Data provided –
============
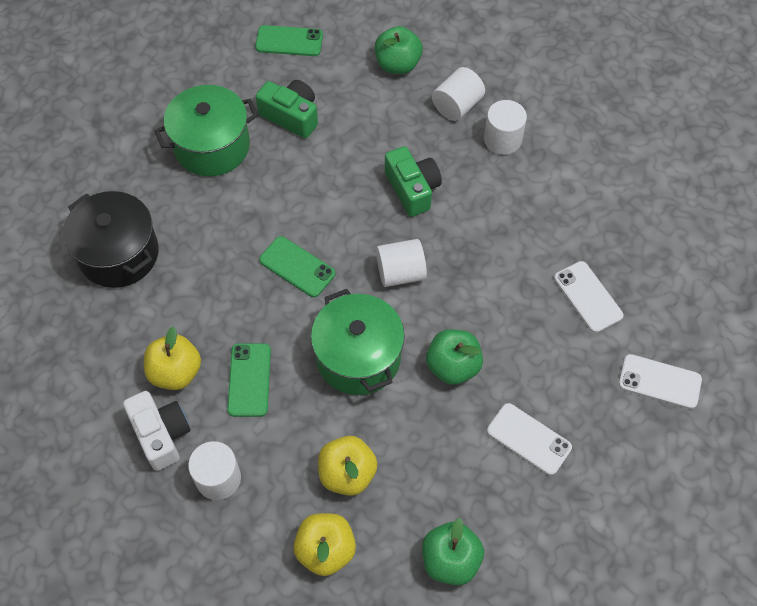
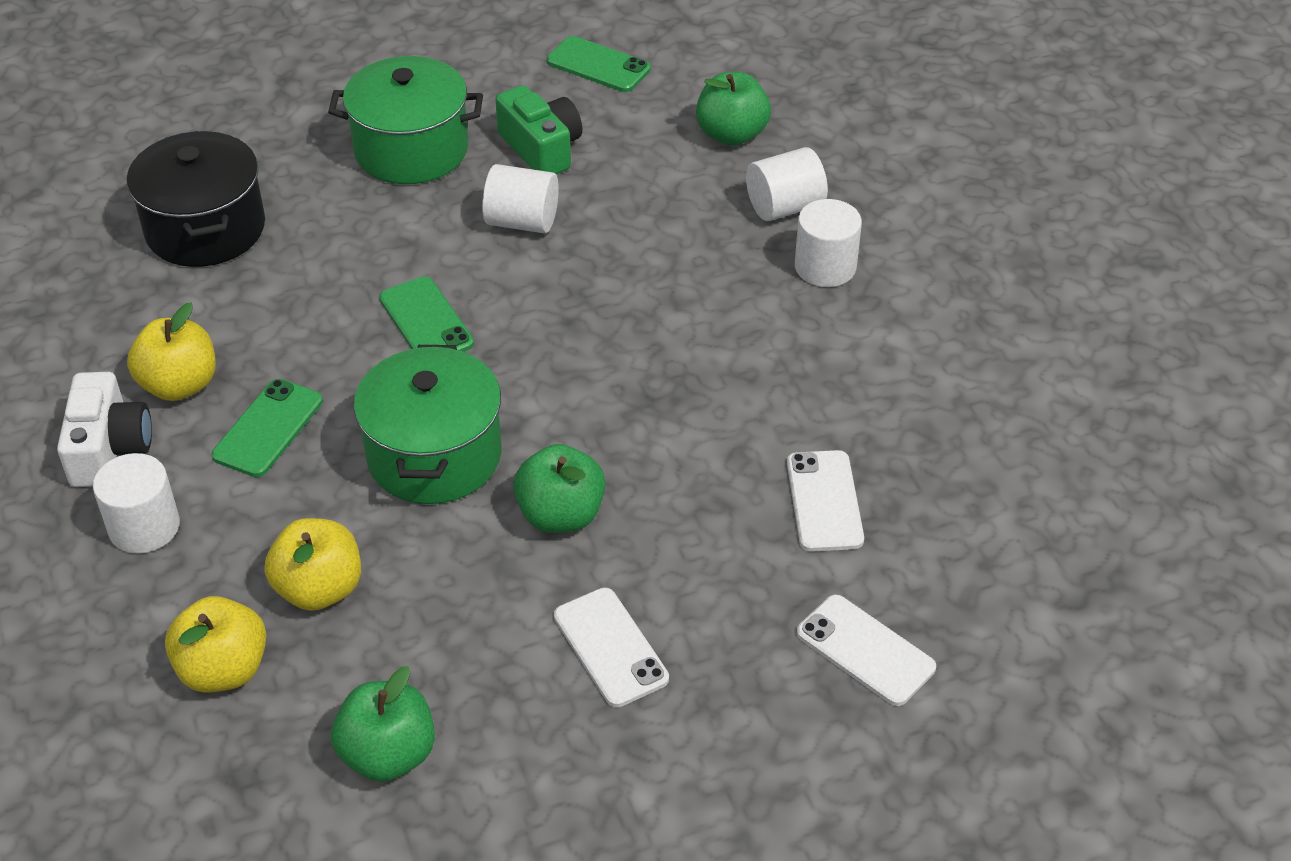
camera: 25 degrees right, 15 degrees down
(400, 273) = (565, 376): white cylinder -> white cylinder (522, 222)
(412, 189) = (651, 284): green camera -> none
============
Required action –
Report all lines of the data above that include the string "camera".

Response to the exercise –
camera: 25 degrees right, 15 degrees down
(412, 189) = (651, 284): green camera -> none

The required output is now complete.